» WHAT TO DO: The expected output is the line with "red circle: (18, 185) -> (77, 371), moved" followed by every remaining line of the entries, all repeated exactly.

» Stepwise shape edit descriptions:
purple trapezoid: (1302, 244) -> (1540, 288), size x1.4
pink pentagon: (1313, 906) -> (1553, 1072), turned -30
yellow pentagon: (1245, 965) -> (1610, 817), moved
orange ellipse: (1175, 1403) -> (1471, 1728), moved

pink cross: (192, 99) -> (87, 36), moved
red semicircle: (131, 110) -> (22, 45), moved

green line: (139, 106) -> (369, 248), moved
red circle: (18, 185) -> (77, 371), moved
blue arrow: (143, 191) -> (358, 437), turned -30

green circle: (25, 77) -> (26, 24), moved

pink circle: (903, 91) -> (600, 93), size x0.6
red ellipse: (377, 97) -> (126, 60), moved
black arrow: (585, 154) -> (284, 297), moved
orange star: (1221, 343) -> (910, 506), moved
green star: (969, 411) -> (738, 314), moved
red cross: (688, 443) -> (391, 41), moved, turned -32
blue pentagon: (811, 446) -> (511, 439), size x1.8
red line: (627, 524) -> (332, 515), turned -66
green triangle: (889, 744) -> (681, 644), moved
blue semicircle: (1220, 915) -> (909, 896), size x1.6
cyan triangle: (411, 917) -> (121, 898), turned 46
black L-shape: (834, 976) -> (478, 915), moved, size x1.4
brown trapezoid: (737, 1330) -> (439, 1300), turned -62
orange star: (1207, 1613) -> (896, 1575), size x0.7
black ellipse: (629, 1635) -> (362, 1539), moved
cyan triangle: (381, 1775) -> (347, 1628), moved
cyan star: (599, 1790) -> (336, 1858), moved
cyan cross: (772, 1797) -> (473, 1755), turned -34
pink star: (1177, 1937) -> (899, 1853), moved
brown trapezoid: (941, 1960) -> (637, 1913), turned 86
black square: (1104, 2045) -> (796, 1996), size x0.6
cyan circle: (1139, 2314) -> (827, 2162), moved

» ANSWER SECTION:
red circle: (18, 185) -> (77, 371), moved
blue arrow: (143, 191) -> (358, 437), turned -30

green circle: (25, 77) -> (26, 24), moved

pink circle: (903, 91) -> (600, 93), size x0.6
red ellipse: (377, 97) -> (126, 60), moved
black arrow: (585, 154) -> (284, 297), moved
orange star: (1221, 343) -> (910, 506), moved
green star: (969, 411) -> (738, 314), moved
red cross: (688, 443) -> (391, 41), moved, turned -32
blue pentagon: (811, 446) -> (511, 439), size x1.8
red line: (627, 524) -> (332, 515), turned -66
green triangle: (889, 744) -> (681, 644), moved
blue semicircle: (1220, 915) -> (909, 896), size x1.6
cyan triangle: (411, 917) -> (121, 898), turned 46
black L-shape: (834, 976) -> (478, 915), moved, size x1.4
brown trapezoid: (737, 1330) -> (439, 1300), turned -62
orange star: (1207, 1613) -> (896, 1575), size x0.7
black ellipse: (629, 1635) -> (362, 1539), moved
cyan triangle: (381, 1775) -> (347, 1628), moved
cyan star: (599, 1790) -> (336, 1858), moved
cyan cross: (772, 1797) -> (473, 1755), turned -34
pink star: (1177, 1937) -> (899, 1853), moved
brown trapezoid: (941, 1960) -> (637, 1913), turned 86
black square: (1104, 2045) -> (796, 1996), size x0.6
cyan circle: (1139, 2314) -> (827, 2162), moved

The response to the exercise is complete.